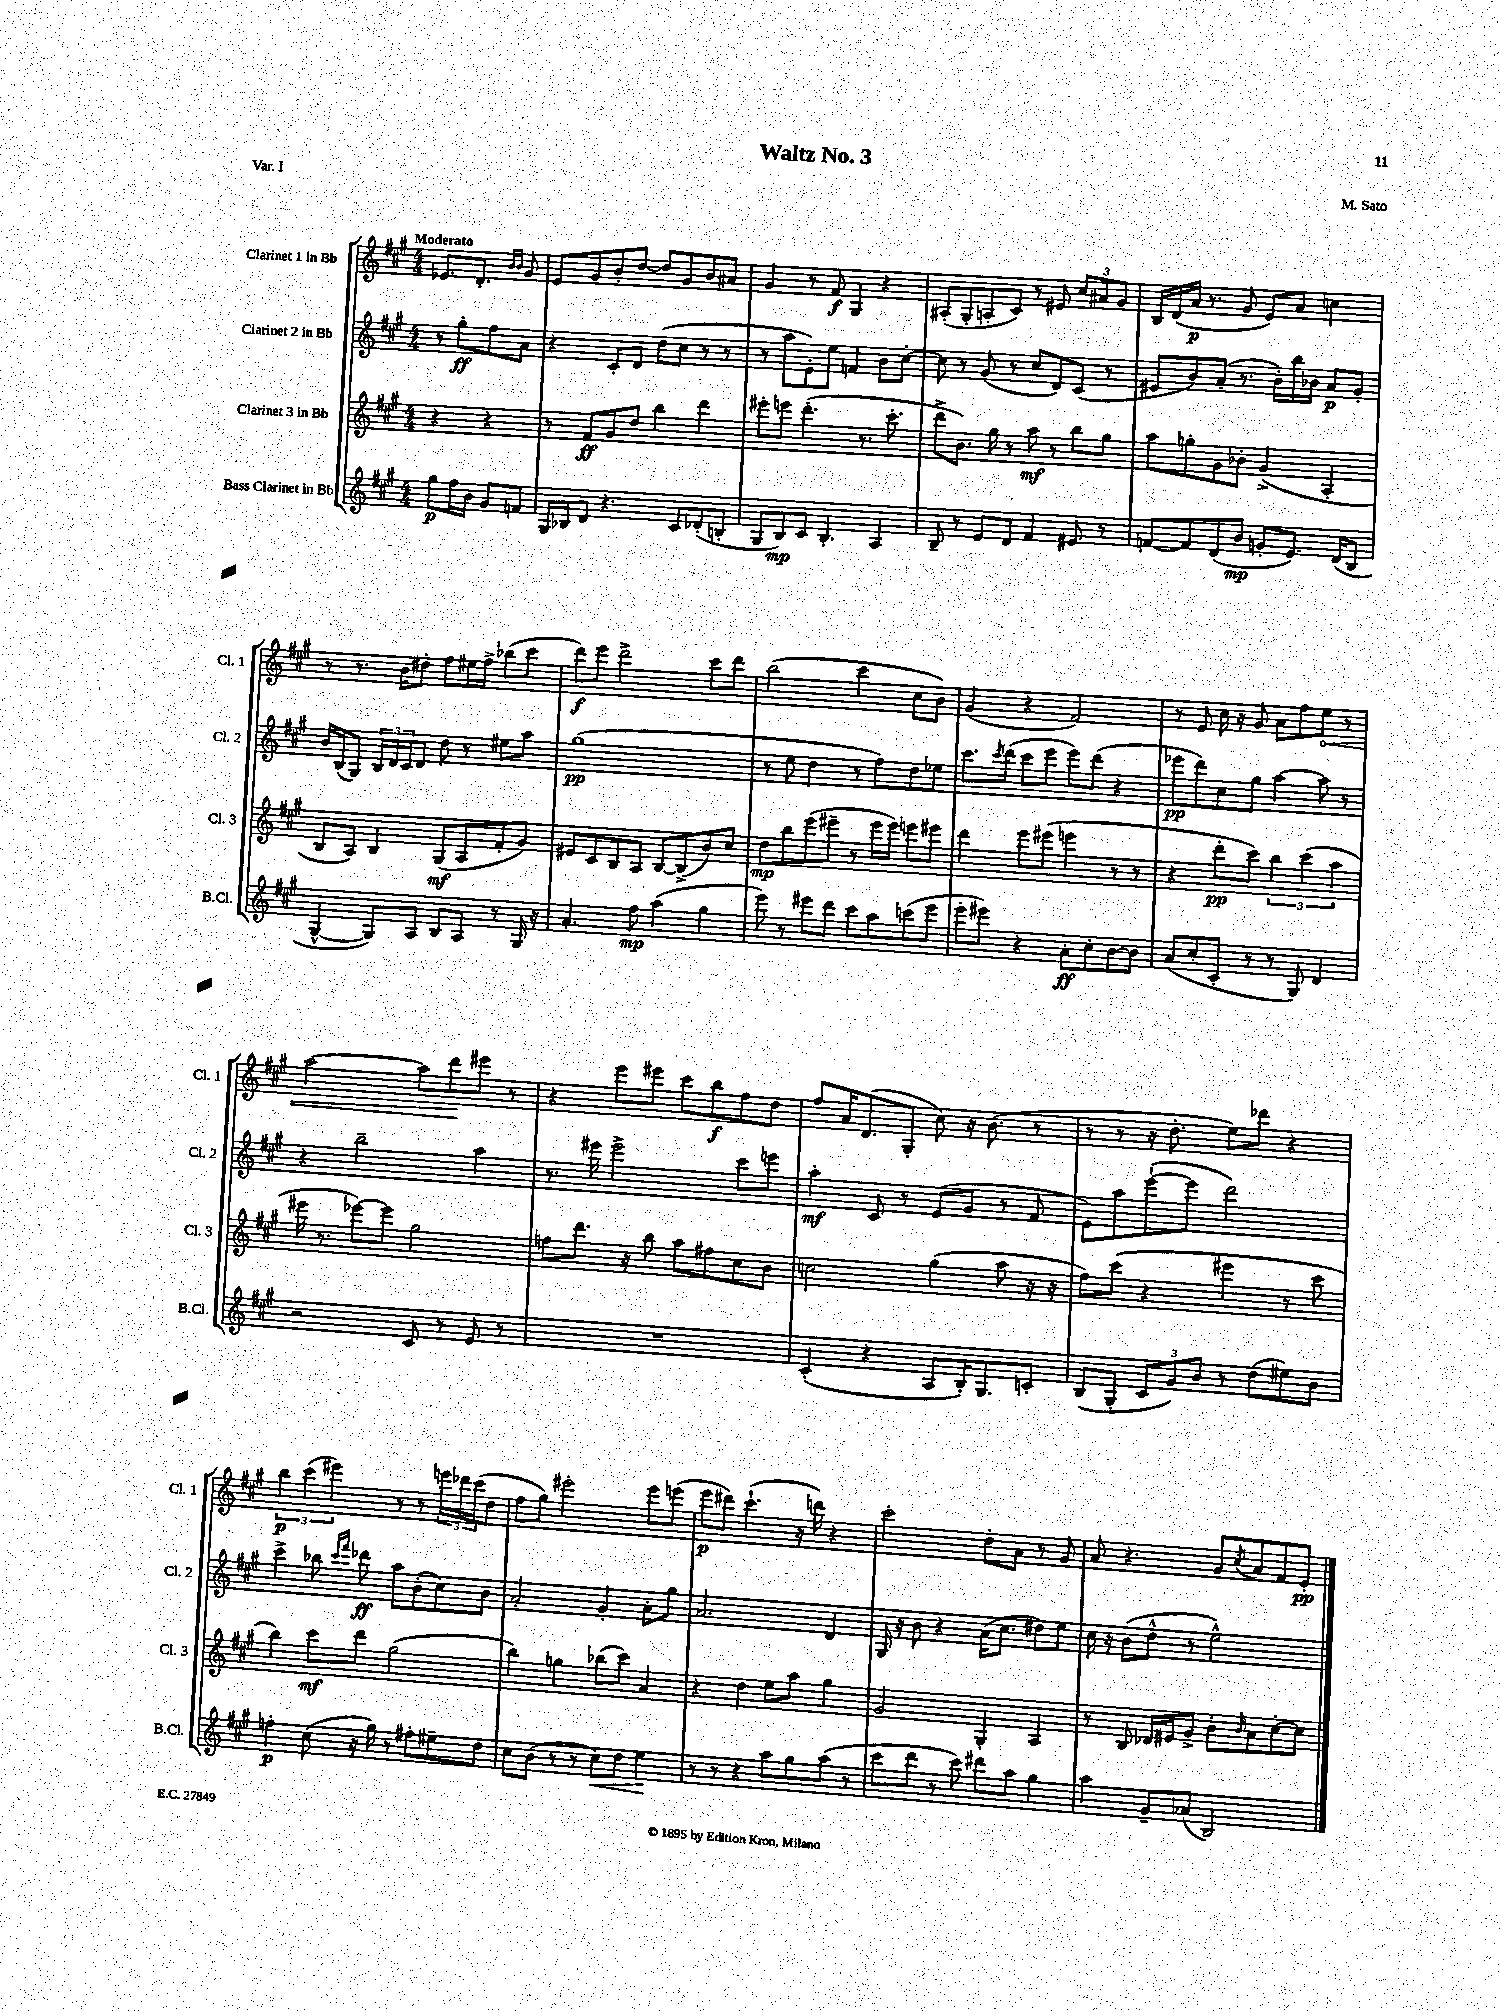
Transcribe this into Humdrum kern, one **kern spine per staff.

**kern	**dynam	**kern	**dynam	**kern	**dynam	**kern	**dynam
*part4	*part4	*part3	*part3	*part2	*part2	*part1	*part1
*staff4	*staff4	*staff3	*staff3	*staff2	*staff2	*staff1	*staff1
*I"Bass Clarinet in Bb	*	*I"Clarinet 3 in Bb	*	*I"Clarinet 2 in Bb	*	*I"Clarinet 1 in Bb	*
*I'B.Cl.	*	*I'Cl. 3	*	*I'Cl. 2	*	*I'Cl. 1	*
*clefG2	*	*clefG2	*	*clefG2	*	*clefG2	*
*k[f#c#g#]	*	*k[f#c#g#]	*	*k[f#c#g#]	*	*k[f#c#g#]	*
*M4/4	*	*M4/4	*	*M4/4	*	*M4/4	*
=	=	=	=	=	=	=	=
!	!	!	!	!	!	!LO:TX:a:B:t=Moderato	!
8gg#\L	p	4r	.	8r	.	8.e-X/L	.
16ff#\L	.	.	.	8gg#'\L	ff	.	.
16b\JJ	.	.	.	.	.	8.d'/J	.
8g#/L	.	4r	.	8ff#\	.	.	.
.	.	.	.	.	.	16qqb/LL	.
.	.	.	.	.	.	16qqb/JJ	.
8fn/J	.	.	.	8a\J	.	8g#/	.
=1	=1	=1	=1	=1	=1	=1	=1
16G#/LL	.	8r	.	4r	.	8e/L	.
16B-X/J	.	.	.	.	.	.	.
8d/J	.	8f#/L	ff	.	.	8g#/	.
4.r	.	8g#/	.	8c#'/L	.	8b'/	.
.	.	8dd/J	.	8d/J	.	[8dd/J	.
.	.	4bb\	.	(8dd\L	.	8dd/L]	.
8c#/L	.	.	.	8cc#\J	.	8g#/	.
(8d-X'/	.	4ddd\	.	8r	.	8b/	.
8Bn'/J	.	.	.	8r	.	8a#X/J	.
=2	=2	=2	=2	=2	=2	=2	=2
8G#/L	.	8eee#X'\L	.	8r	.	4g#/	.
8B/)	mp	8eeen\J	.	8aa\L	.	.	.
8c#/J	.	(4.ddd'\	.	8e'\)	.	8r	.
4.B'/	.	.	.	8ee\J	.	8f#/	f
.	.	.	.	4fn/	.	4G#/	.
.	.	8.r	.	.	.	.	.
4A/	.	.	.	8b\L	.	4r	.
.	.	8.ccc#'\	.	.	.	.	.
.	.	.	.	[8cc#'\J	.	.	.
=3	=3	=3	=3	=3	=3	=3	=3
8B~/	.	8ddd^\L	.	8cc#\]	.	(8A#X'/L	.
8r	.	8.b\J)	.	8r	.	8G#'/	.
8e/L	.	.	.	(8g#/	.	8An'/	.
.	.	16gg#\	.	.	.	.	.
8d/J	.	8r	.	8r	.	8c#/J)	.
4f#/	.	8aa\	mf	8cc#/L	.	8r	.
.	.	8r	.	8d/)	.	8e#X/	.
8e#X/	.	8bb\L	.	(8c#/J	.	12cc#/L	.
.	.	.	.	.	.	12a#X/	.
8r	.	8gg#\J	.	8r	.	.	.
.	.	.	.	.	.	12g#/J	.
=4	=4	=4	=4	=4	=4	=4	=4
[8fn/L	.	8aa\L	.	8e#X/L	.	16B/LL	.
.	.	.	.	.	.	(16d/	.
8f/]	.	8ggn'\	.	8b/)	.	16a/JJ	p
.	.	.	.	.	.	8.r	.
(8d/	.	8g#\	.	(8a'/J	.	.	.
8b/J	mp	8b-X'\J	.	8.r	.	8g#/	.
8gn'/L	.	(4g#^/	.	.	.	8e/L)	.
.	.	.	.	16b'\LL)	.	.	.
8.e/J)	.	.	.	16bb\	.	8a/J	.
.	.	.	.	16b-X\JJ	.	.	.
.	.	4A'/	.	8a/L	p	4ccn\	.
(16d/KL	.	.	.	.	.	.	.
8B/J	.	.	.	8g#'/J	.	.	.
!!LO:LB:g=z
=5	=5	=5	=5	=5	=5	=5	=5
[4G#^^/	.	8B/L	.	16b/LL	.	8r	.
.	.	.	.	(16B/J	.	.	.
.	.	8A/J)	.	8G#/J)	.	8.r	.
8G#/L])	.	4B/	.	24B/LL	.	.	.
.	.	.	.	24d/	.	.	.
.	.	.	.	.	.	16b\KL	.
.	.	.	.	24c#/J	.	.	.
8A/J	.	.	.	8d/J	.	8dd#X'\J	.
8B/L	.	(8G#/L	mf	8dd\	.	8ff#\L	.
8A/J	.	8A/	.	8r	.	16ee#X\L	.
.	.	.	.	.	.	16ff#^\JJ	.
8r	.	8f#'/	.	8ee#X\L	.	(8bb-X\L	.
16G#/	.	8g#/J)	.	8aa\J	.	8ccc#\J	.
16r	.	.	.	.	.	.	.
=6	=6	=6	=6	=6	=6	=6	=6
4.a'/	.	8e#X/L	.	(1gg#	pp	8ddd\L)	f
.	.	8c#/	.	.	.	8eee\J	.
.	.	8B/	.	.	.	2ddd^\	.
8ff#\	mp	8A/J	.	.	.	.	.
(4aa\	.	[8B/L	.	.	.	.	.
.	.	(8B^/]	.	.	.	.	.
4gg#\	.	8b/)	.	.	.	8ccc#\L	.
.	.	8cc#/J	.	.	.	8ddd\J	.
=7	=7	=7	=7	=7	=7	=7	=7
8eee\)	.	8dd\L	mp	8r	.	(2bb\	.
8r	.	8bb\	.	8ee\	.	.	.
8eee#X\L	.	(8eee\	.	4dd\	.	.	.
8ddd\J	.	8eee#X~\J	.	.	.	.	.
8ccc#\L	.	8r	.	8r	.	4ccc#\	.
8aa\	.	16eee#\LL	.	8ff#\L)	.	.	.
.	.	16eee#\JJ)	.	.	.	.	.
(8cccn\	.	8eeen\L	.	8dd\	.	8cc#\L	.
8eee#\J	.	8eee#X\J	.	8ee-X\J	.	8b\J)	.
=8	=8	=8	=8	=8	=8	=8	=8
8eee'\L	.	4ddd\	.	8.ccc#\L	.	(4g#/	.
8eee#X\J)	.	.	.	.	.	.	.
.	.	.	.	8qccc#/	.	.	.
.	.	.	.	(16ddd\Jk	.	.	.
4r	.	8eee\L	.	8ccc#\L	.	4r	.
.	.	(8eee#X\J	.	8eee\J	.	.	.
8a'\L	ff	4eeen\	.	8eee\L)	.	2f#/)	.
8cc#'\	.	.	.	(8ddd\J	.	.	.
[8b\	.	8r	.	4r	.	.	.
8b\J]	.	8r	.	.	.	.	.
=9	=9	=9	=9	=9	=9	=9	=9
(8a/L	.	4r	.	8eee-X\L	pp	8r	.
8cc#'/	.	.	.	8ddd\)	.	8e/	.
8c#'/J	.	8ddd'\L	pp	8cc#\	.	16cc#\	.
.	.	.	.	.	.	16r	.
8r	.	8ccc#\J)	.	8gg#\J	.	8g#/	.
8r	.	6bb\	.	[4aa\	.	8a\L	.
8G#/)	.	.	.	.	.	8ff#\	.
.	.	(6ccc#\	.	.	.	.	.
!	!	!	!	!	!	!	!LO:HP:b
4d/	.	.	.	8aa\]	.	8ee\J	<
.	.	6aa\	.	.	.	.	.
.	.	.	.	8r	.	8r	.
!!LO:LB:g=z
=10	=10	=10	=10	=10	=10	=10	=10
2r	.	16eee#X\	.	4r	.	[2aa\	.
.	.	8.r	.	.	.	.	.
.	.	[8eee-X\L)	.	2bb~\	.	.	.
.	.	8eee-\J]	.	.	.	.	.
8c#/	.	2gg#\	.	.	.	8aa\L]	.
8r	.	.	.	.	.	8ddd\	.
8e/	.	.	.	4aa\	.	8eee#X\J	[
8r	.	.	.	.	.	8r	.
=11	=11	=11	=11	=11	=11	=11	=11
1r	.	8ffn\L	.	8.r	.	4r	.
.	.	8.ddd\J	.	.	.	.	.
.	.	.	.	16eee#X\	.	.	.
.	.	.	.	2eee#^\	.	8eee\L	.
.	.	16r	.	.	.	.	.
.	.	8bb\	.	.	.	8eee#X\J	.
.	.	8aa\L	.	.	.	8ccc#\L	.
.	.	8ff#X\	.	.	.	8bb\	f
.	.	8cc#\	.	8ccc#\L	.	8ff#\	.
.	.	8b\J	.	8eeen\J	.	8dd\J	.
=12	=12	=12	=12	=12	=12	=12	=12
(4c#'/	.	2ccn\	.	4aa'\	mf	8ff#/L	.
.	.	.	.	.	.	16a/K	.
.	.	.	.	.	.	(8.d/	.
4r	.	.	.	8c#/	.	.	.
.	.	.	.	8r	.	8G#'/J	.
8A/L	.	(4gg#\	.	(8e/L	.	8cc#\)	.
16B'/K)	.	.	.	8g#/J	.	16r	.
8.G#/	.	.	.	.	.	(8.b\	.
.	.	8aa\	.	8r	.	.	.
8cn'/J	.	16r	.	8f#/	.	8r	.
.	.	16r	.	.	.	.	.
=13	=13	=13	=13	=13	=13	=13	=13
(8B/L	.	8ff#\L)	.	8e\L)	.	8r	.
8G#'/J	.	(8ccc#\J	.	8aa\	.	8r	.
12c#/L	.	4r	.	([8eee`\	.	16r	.
.	.	.	.	.	.	8.dd'\	.
12g#/)	.	.	.	.	.	.	.
.	.	.	.	8eee\J]	.	.	.
12b/J	.	.	.	.	.	.	.
8r	.	4eee#X\	.	2ddd\)	.	8ee\L)	.
(8dd\L	.	.	.	.	.	8ddd-X\J	.
8ee#X\)	.	8r	.	.	.	4r	.
8b\J	.	8ccc#\	.	.	.	.	.
!!LO:LB:g=z
=14	=14	=14	=14	=14	=14	=14	=14
4ffn'\	p	4bb\)	.	4ccc#^\	.	6bb\	p
.	.	.	.	.	.	(6ccc#\	.
(8cc#\	.	8ccc#\L	mf	8bb-X\	.	.	.
.	.	.	.	.	.	6eee#X\)	.
.	.	.	.	16qqccc#/LL	.	.	.
.	.	.	.	16qqfff#/JJ	.	.	.
16r	.	8ddd\J	.	8ddd-X\	ff	.	.
16gg#\)	.	.	.	.	.	.	.
8r	.	(2gg#\	.	8aa\L	.	8r	.
8ff#X'\L	.	.	.	(8b'\	.	8r	.
8ee#X~\	.	.	.	8cc#\)	.	24eeen\LL	.
.	.	.	.	.	.	24ddd-X\	.
.	.	.	.	.	.	(24ccc#\J	.
8dd\J	.	.	.	8b\J	.	8dd\J	.
=15	=15	=15	=15	=15	=15	=15	=15
8cc#\L	.	4bb\)	.	2a'/	.	8ff#\L	.
(8b\J	.	.	.	.	.	8gg#\J)	.
8r	.	4ggn\	.	.	.	2eee#X'\	.
8r	.	.	.	.	.	.	.
!	!LO:HP:b	!	!	!	!	!	!
8cc#\L)	<	(8bb-X\L	.	4g#'/	.	.	.
8dd\J	.	8ccc#\J)	.	.	.	.	.
4ee\	.	4a/	.	8a'\L	.	8eee#\L	.
.	.	.	.	8gg#\J	.	(8eeen\J	.
.	[	.	.	.	.	.	.
=16	=16	=16	=16	=16	=16	=16	=16
8r	.	4r	.	2.a/	.	8eee\L	p
8r	.	.	.	.	.	8ddd#X\J)	.
4r	.	4dd\	.	.	.	(4.ccc#`\	.
8aa\L	.	8ee\L	.	.	.	.	.
8gg#\	.	8aa\J	.	.	.	16r	.
.	.	.	.	.	.	16dddn\)	.
(8aa\J	.	4gg#\	.	4d/	.	4r	.
8r	.	.	.	.	.	.	.
=17	=17	=17	=17	=17	=17	=17	=17
8ccc#\L	.	2g#/	.	16G#/	.	2ccc#'\	.
.	.	.	.	16r	.	.	.
8ddd\J	.	.	.	8b\	.	.	.
8r	.	.	.	4r	.	.	.
8ccc#\)	.	.	.	.	.	.	.
8ddd#X\L	.	4G#'/	.	(16a\KL	.	8dd'\L	.
.	.	.	.	8.cc#\J	.	.	.
8aa\J	.	.	.	.	.	8a\J	.
4gg#\	.	4A/	.	8dd#X\L)	.	8r	.
.	.	.	.	8ee\J	.	8g#/	.
=18	=18	=18	=18	=18	=18	=18	=18
4aa\	.	8r	.	16cc#\	.	8a/	.
.	.	.	.	16r	.	.	.
.	.	8B/	.	(8b\L	.	4.r	.
8g#~/L	.	16d-X/LL	.	8dd^^\J	.	.	.
.	.	16e#X/J	.	.	.	.	.
(8a-X/J	.	8g#^/J	.	8r	.	.	.
2B/)	.	8b'\L	.	2ee^^\)	.	8g#/L	.
.	.	16qqb/	.	.	.	8qcc#/	.
.	.	8a\	.	.	.	8a/	.
.	.	[8cc#'\	.	.	.	8f#/	.
.	.	8cc#\J]	.	.	.	8e'/J	pp
==	==	==	==	==	==	==	==
*-	*-	*-	*-	*-	*-	*-	*-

.....

Gather every line of the records above that contains the string "kern". Case counts.

▶ [Complete response]
Transcribe this into Humdrum kern, one **kern spine per staff.
**kern	**dynam	**kern	**dynam	**kern	**dynam	**kern	**dynam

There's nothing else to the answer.